**What you need to do:** Copy, exactly and without additions, every line in the records below from the one holding "U1 pin in-: n6 -> n24" through the one holding "R1: 360 (W6, W9) -> none", both ends included.

***** Material for this task

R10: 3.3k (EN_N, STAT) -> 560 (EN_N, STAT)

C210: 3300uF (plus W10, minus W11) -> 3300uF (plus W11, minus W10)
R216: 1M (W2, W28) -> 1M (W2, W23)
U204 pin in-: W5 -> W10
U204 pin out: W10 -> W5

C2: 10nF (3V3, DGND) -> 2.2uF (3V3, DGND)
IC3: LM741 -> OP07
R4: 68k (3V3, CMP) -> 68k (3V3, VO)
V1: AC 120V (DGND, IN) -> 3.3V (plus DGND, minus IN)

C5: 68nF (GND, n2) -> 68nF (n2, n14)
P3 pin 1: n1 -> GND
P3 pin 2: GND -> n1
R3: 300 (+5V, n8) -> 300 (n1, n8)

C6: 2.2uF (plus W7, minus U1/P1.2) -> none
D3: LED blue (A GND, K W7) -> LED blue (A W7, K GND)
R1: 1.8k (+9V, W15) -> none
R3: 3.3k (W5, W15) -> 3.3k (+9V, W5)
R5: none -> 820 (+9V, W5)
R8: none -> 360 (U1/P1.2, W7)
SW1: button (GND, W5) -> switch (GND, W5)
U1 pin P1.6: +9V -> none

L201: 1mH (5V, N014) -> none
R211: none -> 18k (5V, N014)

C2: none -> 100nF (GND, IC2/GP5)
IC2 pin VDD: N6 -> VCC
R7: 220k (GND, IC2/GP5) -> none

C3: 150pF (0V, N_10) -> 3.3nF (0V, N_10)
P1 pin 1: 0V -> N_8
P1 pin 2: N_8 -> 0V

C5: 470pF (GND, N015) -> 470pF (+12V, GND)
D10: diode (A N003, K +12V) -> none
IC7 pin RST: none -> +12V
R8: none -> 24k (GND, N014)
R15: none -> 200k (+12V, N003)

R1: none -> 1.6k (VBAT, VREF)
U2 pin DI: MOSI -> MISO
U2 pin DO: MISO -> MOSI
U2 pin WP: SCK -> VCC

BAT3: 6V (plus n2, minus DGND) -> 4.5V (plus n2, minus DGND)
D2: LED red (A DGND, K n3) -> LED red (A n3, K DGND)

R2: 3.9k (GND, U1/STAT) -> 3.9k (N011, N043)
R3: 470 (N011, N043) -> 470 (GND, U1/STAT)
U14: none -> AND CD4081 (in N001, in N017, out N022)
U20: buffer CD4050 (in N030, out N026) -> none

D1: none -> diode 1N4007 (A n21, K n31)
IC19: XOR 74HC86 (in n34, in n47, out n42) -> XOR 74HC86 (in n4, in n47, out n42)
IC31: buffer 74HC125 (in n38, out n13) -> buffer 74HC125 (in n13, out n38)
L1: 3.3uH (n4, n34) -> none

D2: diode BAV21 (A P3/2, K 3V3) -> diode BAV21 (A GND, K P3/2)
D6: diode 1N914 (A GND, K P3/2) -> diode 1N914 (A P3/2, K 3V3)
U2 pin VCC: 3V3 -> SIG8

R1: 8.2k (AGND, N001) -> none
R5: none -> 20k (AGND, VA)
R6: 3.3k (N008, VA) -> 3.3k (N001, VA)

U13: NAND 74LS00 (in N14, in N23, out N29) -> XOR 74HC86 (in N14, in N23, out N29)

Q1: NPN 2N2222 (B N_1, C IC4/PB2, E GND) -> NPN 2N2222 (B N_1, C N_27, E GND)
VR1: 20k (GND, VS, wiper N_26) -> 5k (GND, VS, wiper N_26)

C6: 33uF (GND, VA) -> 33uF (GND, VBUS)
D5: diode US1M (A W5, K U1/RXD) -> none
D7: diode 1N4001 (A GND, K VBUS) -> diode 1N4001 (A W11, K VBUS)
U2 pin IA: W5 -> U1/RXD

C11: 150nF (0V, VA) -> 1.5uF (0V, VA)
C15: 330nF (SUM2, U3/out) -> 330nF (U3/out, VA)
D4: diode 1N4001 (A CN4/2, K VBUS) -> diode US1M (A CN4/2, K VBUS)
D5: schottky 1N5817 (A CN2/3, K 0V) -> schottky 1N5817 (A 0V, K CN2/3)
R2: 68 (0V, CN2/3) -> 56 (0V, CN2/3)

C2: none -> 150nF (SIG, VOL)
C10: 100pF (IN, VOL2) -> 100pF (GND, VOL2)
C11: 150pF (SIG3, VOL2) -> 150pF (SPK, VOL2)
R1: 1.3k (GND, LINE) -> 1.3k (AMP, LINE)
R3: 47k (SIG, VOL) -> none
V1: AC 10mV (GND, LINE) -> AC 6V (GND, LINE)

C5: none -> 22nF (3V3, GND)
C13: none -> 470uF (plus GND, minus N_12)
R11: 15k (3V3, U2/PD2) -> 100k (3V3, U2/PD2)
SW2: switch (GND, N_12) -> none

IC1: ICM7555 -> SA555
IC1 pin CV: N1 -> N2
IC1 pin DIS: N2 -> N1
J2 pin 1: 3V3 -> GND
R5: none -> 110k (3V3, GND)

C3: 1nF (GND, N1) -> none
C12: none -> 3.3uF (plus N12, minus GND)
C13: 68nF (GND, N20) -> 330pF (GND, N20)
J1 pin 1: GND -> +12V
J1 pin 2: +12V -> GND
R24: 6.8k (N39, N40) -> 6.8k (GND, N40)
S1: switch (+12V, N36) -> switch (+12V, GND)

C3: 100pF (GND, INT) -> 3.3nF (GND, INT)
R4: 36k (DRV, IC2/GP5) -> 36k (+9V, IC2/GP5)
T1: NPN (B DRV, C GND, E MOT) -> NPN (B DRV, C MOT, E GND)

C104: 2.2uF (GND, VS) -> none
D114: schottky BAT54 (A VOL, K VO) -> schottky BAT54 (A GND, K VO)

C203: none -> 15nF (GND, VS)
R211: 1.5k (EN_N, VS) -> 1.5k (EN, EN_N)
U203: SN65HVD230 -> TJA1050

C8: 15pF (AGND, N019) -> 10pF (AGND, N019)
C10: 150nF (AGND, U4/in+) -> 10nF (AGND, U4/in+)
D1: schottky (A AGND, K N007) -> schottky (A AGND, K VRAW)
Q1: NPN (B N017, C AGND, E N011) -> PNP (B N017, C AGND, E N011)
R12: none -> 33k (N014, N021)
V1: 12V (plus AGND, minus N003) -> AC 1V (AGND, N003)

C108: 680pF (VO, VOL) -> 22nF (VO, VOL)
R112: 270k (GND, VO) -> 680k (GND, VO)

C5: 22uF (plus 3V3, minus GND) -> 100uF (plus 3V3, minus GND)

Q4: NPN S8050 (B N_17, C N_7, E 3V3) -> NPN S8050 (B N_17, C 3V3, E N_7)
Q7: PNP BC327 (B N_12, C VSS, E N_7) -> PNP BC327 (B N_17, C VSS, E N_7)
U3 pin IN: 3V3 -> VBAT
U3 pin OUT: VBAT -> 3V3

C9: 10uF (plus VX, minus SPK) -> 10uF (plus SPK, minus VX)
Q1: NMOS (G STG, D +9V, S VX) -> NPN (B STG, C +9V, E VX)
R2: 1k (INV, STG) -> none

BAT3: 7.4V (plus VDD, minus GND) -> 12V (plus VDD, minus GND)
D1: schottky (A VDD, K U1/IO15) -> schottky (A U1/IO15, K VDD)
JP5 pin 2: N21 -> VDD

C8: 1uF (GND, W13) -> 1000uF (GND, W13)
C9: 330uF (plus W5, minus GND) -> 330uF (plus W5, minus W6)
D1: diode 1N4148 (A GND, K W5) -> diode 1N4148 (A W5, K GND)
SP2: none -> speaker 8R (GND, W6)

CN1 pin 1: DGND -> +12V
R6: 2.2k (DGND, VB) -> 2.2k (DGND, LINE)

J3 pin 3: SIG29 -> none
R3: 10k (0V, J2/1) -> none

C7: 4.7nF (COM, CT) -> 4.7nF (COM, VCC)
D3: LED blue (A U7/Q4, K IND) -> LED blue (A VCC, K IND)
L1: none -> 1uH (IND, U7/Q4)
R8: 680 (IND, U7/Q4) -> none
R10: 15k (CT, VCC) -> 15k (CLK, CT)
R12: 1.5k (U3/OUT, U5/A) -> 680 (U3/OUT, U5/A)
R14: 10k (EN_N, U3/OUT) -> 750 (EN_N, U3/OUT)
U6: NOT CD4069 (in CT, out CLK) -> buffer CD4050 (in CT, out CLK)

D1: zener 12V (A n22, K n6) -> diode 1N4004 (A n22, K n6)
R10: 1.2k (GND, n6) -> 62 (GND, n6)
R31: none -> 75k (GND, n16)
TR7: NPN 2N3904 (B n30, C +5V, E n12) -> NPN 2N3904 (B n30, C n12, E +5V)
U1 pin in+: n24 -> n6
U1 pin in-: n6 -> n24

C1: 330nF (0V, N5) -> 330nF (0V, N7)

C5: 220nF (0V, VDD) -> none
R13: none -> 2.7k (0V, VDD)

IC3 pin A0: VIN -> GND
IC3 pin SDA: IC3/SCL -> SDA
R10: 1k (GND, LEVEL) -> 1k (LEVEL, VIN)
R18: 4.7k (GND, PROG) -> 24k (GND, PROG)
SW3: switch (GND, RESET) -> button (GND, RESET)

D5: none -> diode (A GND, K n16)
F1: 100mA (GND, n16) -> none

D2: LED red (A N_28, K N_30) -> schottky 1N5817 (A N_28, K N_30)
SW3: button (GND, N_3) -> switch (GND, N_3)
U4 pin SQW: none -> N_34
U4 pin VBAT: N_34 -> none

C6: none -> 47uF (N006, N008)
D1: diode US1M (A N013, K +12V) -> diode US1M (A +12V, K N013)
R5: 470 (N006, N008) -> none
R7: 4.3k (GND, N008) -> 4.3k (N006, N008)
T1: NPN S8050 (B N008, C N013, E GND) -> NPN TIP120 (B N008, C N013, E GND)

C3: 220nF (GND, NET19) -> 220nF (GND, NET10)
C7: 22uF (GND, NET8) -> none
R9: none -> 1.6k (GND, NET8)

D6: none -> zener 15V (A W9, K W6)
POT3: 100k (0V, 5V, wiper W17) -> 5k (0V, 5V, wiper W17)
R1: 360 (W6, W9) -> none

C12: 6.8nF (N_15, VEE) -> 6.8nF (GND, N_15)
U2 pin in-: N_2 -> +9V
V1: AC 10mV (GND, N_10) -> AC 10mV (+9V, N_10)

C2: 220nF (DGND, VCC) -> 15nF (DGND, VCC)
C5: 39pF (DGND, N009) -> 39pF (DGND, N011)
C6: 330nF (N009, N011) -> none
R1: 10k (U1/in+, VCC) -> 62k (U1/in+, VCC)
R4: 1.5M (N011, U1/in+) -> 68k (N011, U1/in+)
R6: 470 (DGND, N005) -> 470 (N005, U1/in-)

**********

**Task answer:**
U1 pin in-: n6 -> n24

C1: 330nF (0V, N5) -> 330nF (0V, N7)

C5: 220nF (0V, VDD) -> none
R13: none -> 2.7k (0V, VDD)

IC3 pin A0: VIN -> GND
IC3 pin SDA: IC3/SCL -> SDA
R10: 1k (GND, LEVEL) -> 1k (LEVEL, VIN)
R18: 4.7k (GND, PROG) -> 24k (GND, PROG)
SW3: switch (GND, RESET) -> button (GND, RESET)

D5: none -> diode (A GND, K n16)
F1: 100mA (GND, n16) -> none

D2: LED red (A N_28, K N_30) -> schottky 1N5817 (A N_28, K N_30)
SW3: button (GND, N_3) -> switch (GND, N_3)
U4 pin SQW: none -> N_34
U4 pin VBAT: N_34 -> none

C6: none -> 47uF (N006, N008)
D1: diode US1M (A N013, K +12V) -> diode US1M (A +12V, K N013)
R5: 470 (N006, N008) -> none
R7: 4.3k (GND, N008) -> 4.3k (N006, N008)
T1: NPN S8050 (B N008, C N013, E GND) -> NPN TIP120 (B N008, C N013, E GND)

C3: 220nF (GND, NET19) -> 220nF (GND, NET10)
C7: 22uF (GND, NET8) -> none
R9: none -> 1.6k (GND, NET8)

D6: none -> zener 15V (A W9, K W6)
POT3: 100k (0V, 5V, wiper W17) -> 5k (0V, 5V, wiper W17)
R1: 360 (W6, W9) -> none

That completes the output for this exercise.